STATED GOAL
Copy the data from the line containing "Return every road" through the end of the data, substituting "omitted" for "excluded" and keeping everything else identical. Omit the pictures.

RECORD SET
——————
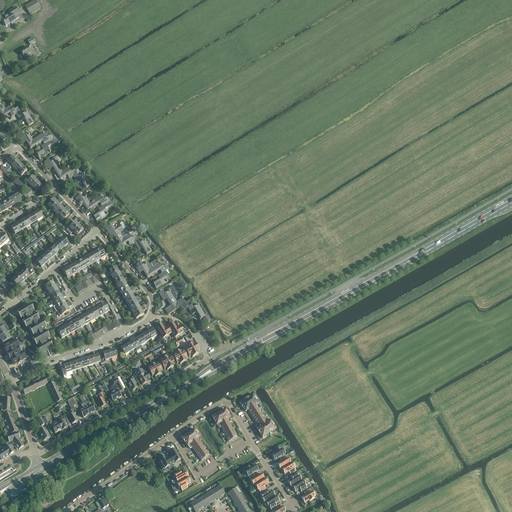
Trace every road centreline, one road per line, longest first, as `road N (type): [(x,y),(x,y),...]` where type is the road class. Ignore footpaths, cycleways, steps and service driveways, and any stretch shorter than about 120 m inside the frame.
road 1 (primary): [(511,199),(260,343)]
road 2 (residential): [(34,452),(208,360),(195,336)]
road 3 (residential): [(172,436),(69,510)]
road 4 (residential): [(128,331),(101,287),(76,302),(54,268)]
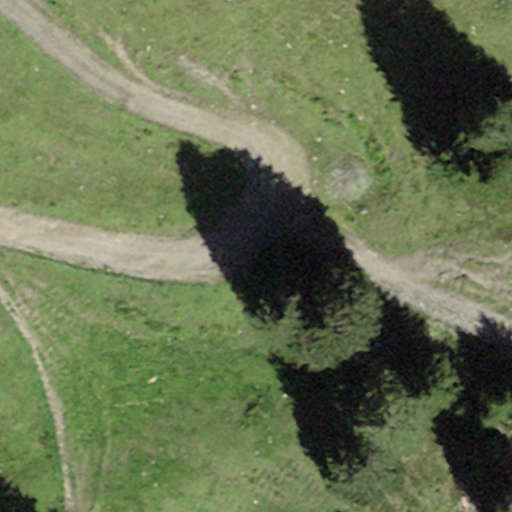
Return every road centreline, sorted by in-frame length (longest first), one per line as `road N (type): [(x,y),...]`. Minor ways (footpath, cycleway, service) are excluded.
road 1 (track): [(267,238),(273,163),(249,144),(110,86),(4,0)]
road 2 (track): [(0,226),(177,261),(267,238)]
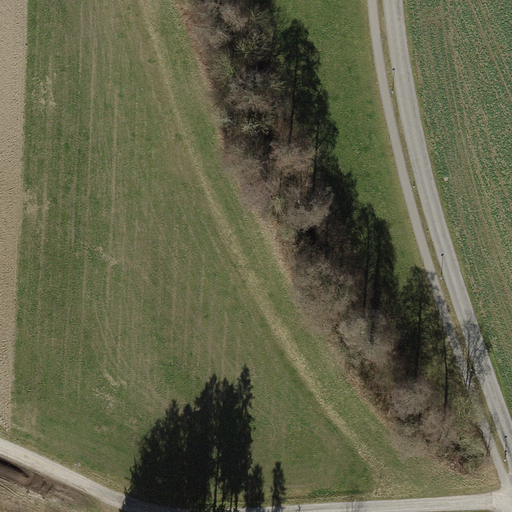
——————
TASK RESPONSE
Return every road centreline, sorted by in-frame length (longest first), one per line as `road N (type): [(x,y),...]`. Minor ways (footpath, cycleway, service) are omitted.
road 1 (track): [(267,238),(273,163),(249,144),(110,86),(4,0)]
road 2 (track): [(0,226),(177,261),(267,238)]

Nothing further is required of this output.